---------- Exercise material
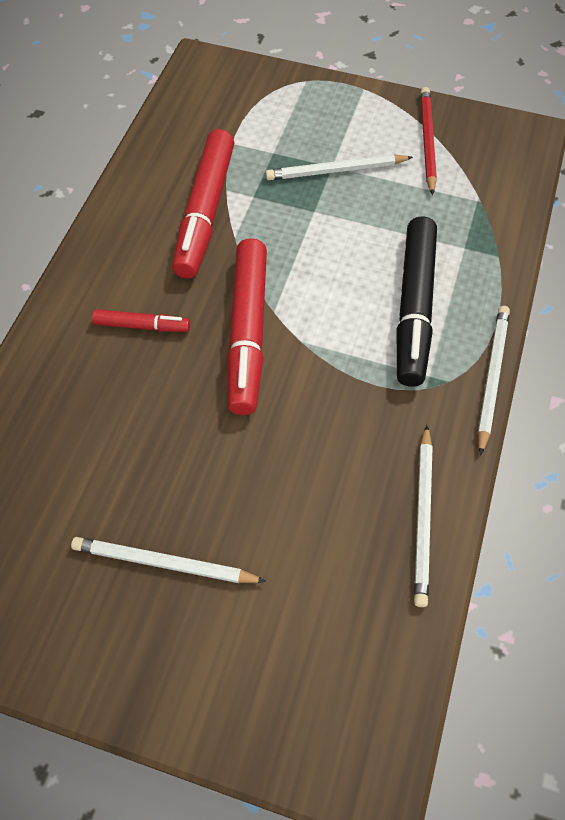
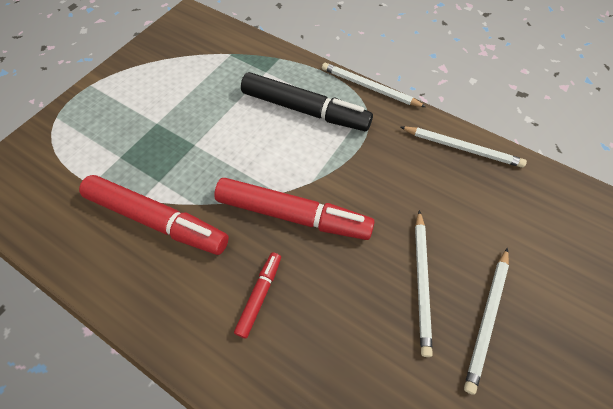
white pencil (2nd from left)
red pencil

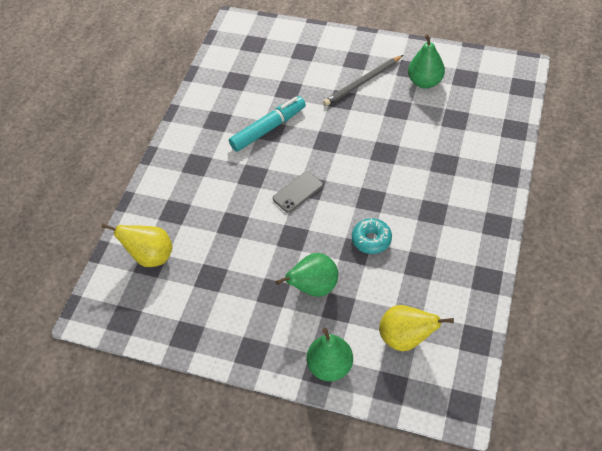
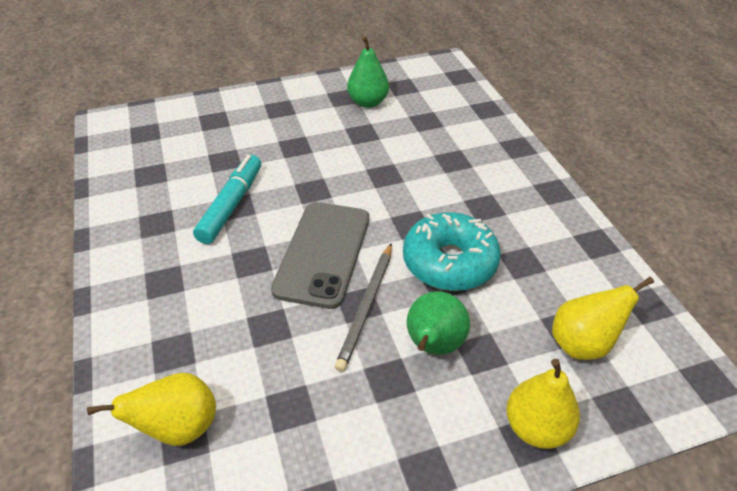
grey phone
grey pencil
turquoise donut
yellow pear (2nd from left)

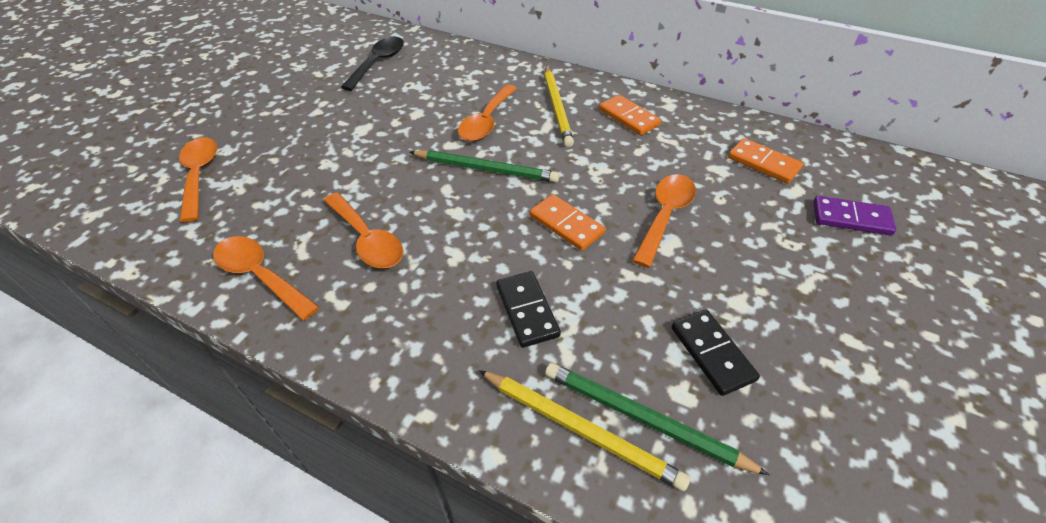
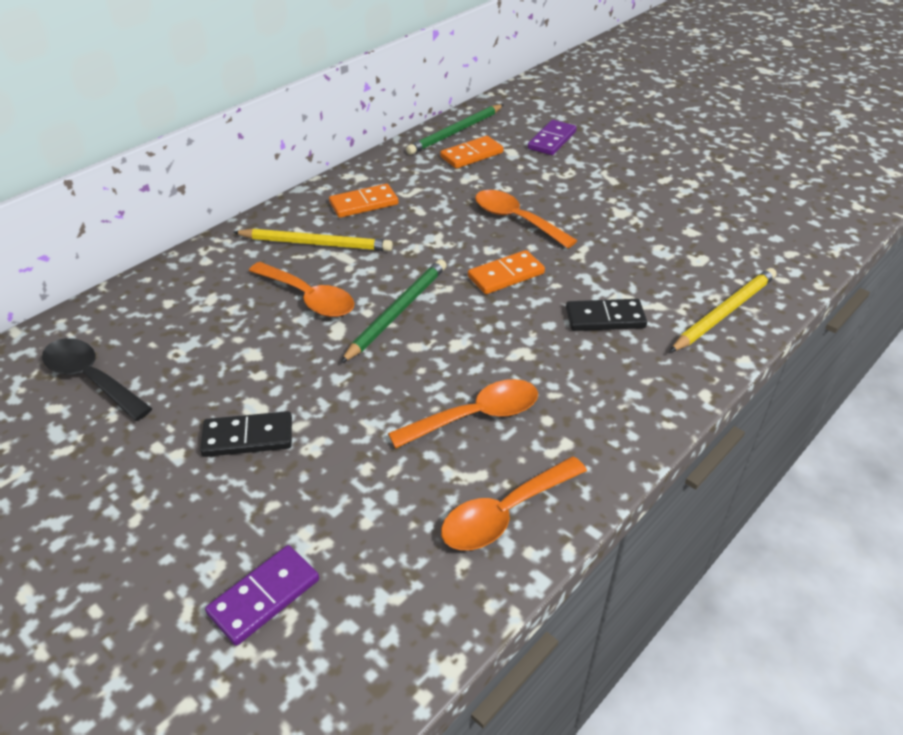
black domino (1st from left)
purple domino (1st from left)
green pencil (2nd from left)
--------------------
> **Work to be completed**
Please retype the records above exactly, but leave out any pictures.

> **Answer to the problem**
white pencil (2nd from left)
red pencil

grey phone
grey pencil
turquoise donut
yellow pear (2nd from left)

black domino (1st from left)
purple domino (1st from left)
green pencil (2nd from left)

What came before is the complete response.